Exercise data ->
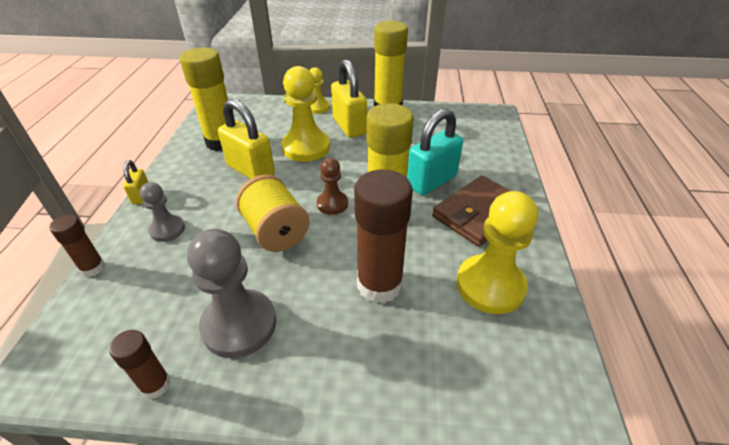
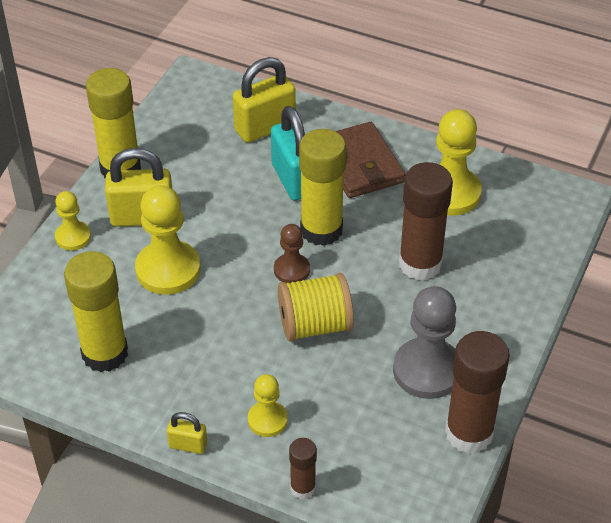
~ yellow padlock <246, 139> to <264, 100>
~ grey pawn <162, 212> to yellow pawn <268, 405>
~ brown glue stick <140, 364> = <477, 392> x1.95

Task details ->
The line containing "pawn <268, 405>" marks where to begin; copy it and every later line exactly, through the end of the data.

Solution ->
~ grey pawn <162, 212> to yellow pawn <268, 405>
~ brown glue stick <140, 364> = <477, 392> x1.95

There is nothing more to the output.